═════ Provided information

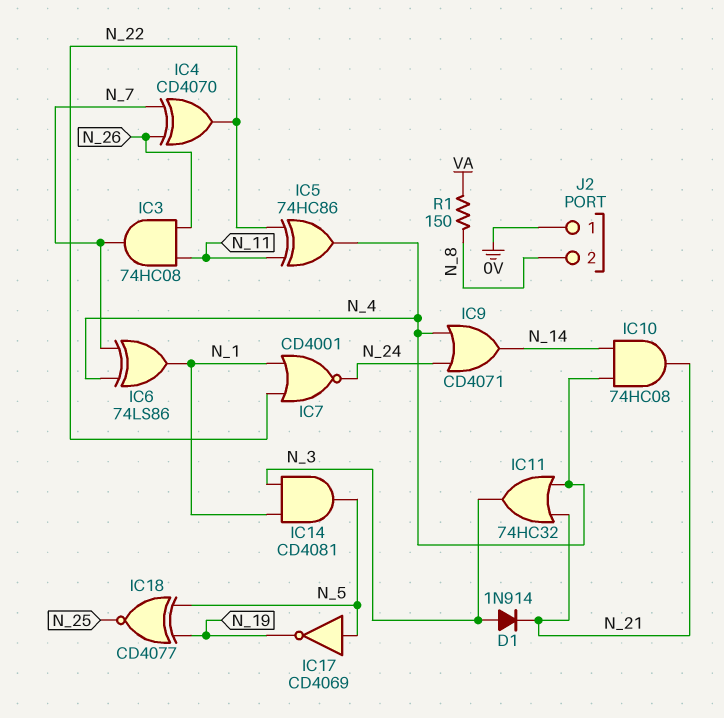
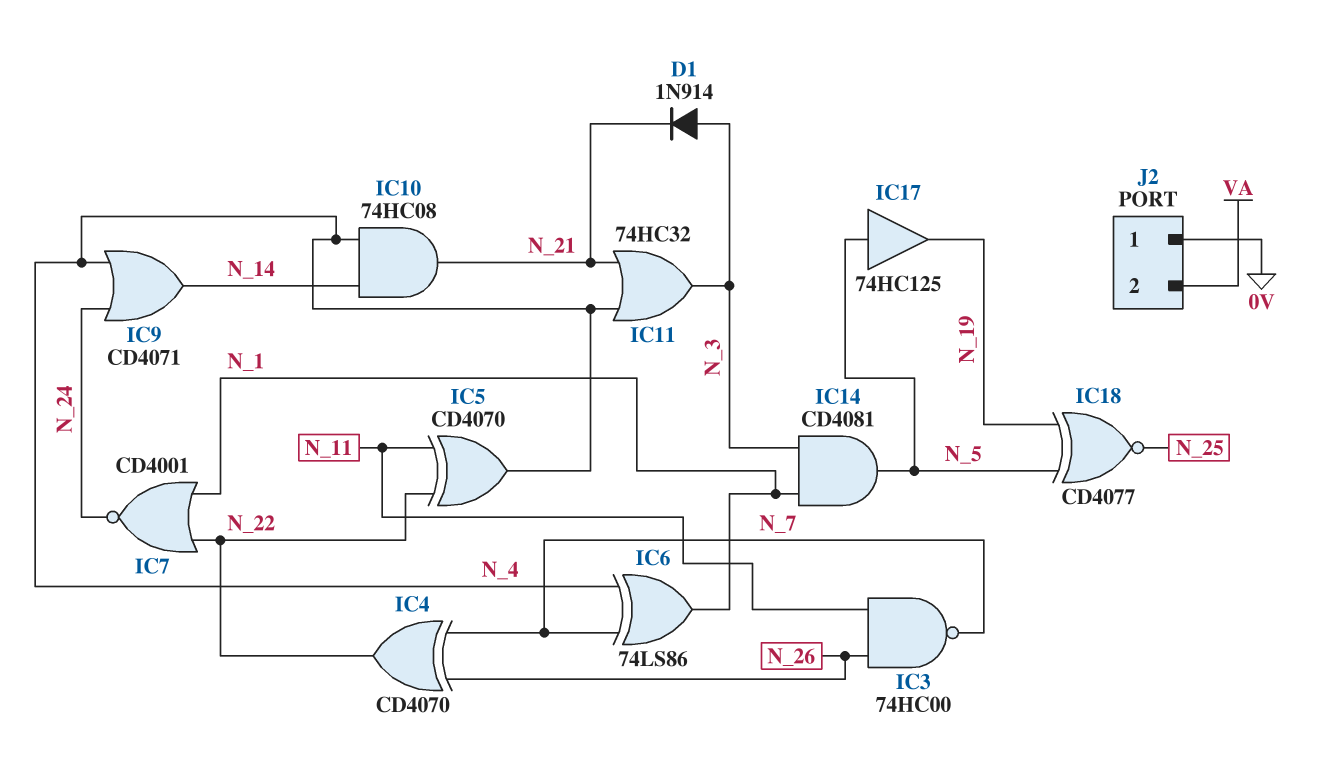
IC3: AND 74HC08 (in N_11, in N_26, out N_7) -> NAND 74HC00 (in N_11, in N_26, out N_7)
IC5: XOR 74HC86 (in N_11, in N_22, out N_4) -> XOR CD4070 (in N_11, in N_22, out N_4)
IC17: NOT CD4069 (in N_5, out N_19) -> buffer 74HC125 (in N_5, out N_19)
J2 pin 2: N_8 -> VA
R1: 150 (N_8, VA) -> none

══════════
═════ Provided information

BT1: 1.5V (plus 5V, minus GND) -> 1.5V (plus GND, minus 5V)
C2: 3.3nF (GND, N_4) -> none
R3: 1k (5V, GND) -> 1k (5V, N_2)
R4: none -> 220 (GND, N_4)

══════════

From the records, copy out each line that includes the string "none".

R1: 150 (N_8, VA) -> none
C2: 3.3nF (GND, N_4) -> none
R4: none -> 220 (GND, N_4)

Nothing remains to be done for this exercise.